━━━━━ Provided material ━━━━━
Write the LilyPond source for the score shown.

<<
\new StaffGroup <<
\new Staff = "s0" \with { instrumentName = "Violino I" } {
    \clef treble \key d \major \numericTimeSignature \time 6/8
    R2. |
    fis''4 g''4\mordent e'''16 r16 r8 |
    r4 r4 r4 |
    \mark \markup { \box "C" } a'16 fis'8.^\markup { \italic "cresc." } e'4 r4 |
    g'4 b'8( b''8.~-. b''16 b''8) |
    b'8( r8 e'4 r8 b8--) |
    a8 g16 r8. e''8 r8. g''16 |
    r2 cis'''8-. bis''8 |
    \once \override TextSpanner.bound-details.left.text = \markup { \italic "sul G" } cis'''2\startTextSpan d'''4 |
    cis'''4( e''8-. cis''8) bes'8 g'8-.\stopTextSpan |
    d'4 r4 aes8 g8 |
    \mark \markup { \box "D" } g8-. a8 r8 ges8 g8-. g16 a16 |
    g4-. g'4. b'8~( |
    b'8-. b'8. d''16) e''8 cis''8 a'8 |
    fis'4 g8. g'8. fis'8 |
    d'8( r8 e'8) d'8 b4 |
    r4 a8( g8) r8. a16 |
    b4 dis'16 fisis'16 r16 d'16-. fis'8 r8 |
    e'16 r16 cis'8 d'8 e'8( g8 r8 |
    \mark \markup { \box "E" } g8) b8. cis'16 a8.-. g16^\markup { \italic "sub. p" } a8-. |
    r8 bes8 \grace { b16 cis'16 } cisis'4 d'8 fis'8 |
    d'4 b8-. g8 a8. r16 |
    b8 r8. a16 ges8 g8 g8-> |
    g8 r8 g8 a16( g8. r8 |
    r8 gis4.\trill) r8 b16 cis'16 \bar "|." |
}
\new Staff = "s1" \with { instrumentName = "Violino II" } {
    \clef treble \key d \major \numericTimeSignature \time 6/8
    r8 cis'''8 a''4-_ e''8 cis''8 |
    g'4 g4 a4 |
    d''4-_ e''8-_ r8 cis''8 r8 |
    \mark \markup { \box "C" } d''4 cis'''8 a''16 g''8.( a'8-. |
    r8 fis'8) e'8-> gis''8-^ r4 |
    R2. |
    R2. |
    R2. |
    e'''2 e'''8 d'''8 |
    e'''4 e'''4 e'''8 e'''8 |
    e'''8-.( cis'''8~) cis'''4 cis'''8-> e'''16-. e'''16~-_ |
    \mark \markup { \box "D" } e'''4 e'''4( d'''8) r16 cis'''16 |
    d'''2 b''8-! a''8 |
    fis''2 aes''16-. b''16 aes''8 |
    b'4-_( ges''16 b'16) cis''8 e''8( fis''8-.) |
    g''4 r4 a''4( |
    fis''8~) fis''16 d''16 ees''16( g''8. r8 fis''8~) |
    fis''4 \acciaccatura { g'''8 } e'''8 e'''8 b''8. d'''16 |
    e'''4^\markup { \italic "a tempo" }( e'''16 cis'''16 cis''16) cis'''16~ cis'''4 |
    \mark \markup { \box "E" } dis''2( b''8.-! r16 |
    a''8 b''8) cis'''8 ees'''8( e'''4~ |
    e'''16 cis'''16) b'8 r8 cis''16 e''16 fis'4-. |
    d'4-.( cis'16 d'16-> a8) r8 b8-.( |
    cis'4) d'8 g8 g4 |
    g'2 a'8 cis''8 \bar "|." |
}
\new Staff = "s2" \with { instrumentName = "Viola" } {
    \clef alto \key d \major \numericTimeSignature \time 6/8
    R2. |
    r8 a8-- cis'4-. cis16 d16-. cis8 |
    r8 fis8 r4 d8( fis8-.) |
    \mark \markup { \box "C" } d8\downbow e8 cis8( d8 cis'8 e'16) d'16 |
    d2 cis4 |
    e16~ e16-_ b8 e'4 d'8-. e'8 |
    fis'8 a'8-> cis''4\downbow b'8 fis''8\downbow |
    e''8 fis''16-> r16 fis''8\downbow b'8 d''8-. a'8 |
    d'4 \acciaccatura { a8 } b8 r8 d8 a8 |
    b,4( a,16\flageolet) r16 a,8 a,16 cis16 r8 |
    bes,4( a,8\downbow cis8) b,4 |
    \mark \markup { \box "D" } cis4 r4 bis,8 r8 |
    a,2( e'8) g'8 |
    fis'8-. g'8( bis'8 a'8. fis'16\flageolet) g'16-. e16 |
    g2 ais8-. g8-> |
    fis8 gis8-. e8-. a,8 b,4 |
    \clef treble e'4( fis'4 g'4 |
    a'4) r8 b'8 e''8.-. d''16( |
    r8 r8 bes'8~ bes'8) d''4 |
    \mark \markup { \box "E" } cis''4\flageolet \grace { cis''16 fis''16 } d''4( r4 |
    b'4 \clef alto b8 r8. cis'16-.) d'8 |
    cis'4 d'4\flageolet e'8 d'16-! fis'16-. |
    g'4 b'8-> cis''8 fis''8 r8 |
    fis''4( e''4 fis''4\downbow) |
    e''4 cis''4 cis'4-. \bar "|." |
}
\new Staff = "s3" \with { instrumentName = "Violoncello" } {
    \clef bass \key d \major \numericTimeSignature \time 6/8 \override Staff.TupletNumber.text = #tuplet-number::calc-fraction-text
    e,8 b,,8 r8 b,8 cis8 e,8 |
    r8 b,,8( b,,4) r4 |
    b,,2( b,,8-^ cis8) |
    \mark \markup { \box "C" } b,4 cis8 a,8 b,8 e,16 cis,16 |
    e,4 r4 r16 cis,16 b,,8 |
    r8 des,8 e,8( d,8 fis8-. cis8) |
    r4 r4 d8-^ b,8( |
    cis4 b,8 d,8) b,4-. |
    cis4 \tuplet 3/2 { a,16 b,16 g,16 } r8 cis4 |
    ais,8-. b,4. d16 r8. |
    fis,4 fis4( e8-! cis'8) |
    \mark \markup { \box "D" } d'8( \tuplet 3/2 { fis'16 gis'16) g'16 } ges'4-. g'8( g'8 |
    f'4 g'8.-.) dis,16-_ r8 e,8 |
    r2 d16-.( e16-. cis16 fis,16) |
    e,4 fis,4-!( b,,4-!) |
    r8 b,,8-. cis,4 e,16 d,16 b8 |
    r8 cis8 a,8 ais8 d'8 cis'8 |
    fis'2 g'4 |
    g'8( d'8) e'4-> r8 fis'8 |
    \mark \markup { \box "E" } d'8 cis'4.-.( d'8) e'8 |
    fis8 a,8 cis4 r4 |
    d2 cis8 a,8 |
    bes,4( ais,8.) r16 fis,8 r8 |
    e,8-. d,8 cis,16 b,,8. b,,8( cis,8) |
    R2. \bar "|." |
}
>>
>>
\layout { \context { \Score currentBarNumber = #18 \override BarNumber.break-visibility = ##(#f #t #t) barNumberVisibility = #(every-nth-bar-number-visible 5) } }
━━━━━
Instruction:
Please find every line of the extracted records above that contains the string "alto", and copy each of those lines in full.

Full answer:
    \clef alto \key d \major \numericTimeSignature \time 6/8
    b'4 \clef alto b8 r8. cis'16-.) d'8 |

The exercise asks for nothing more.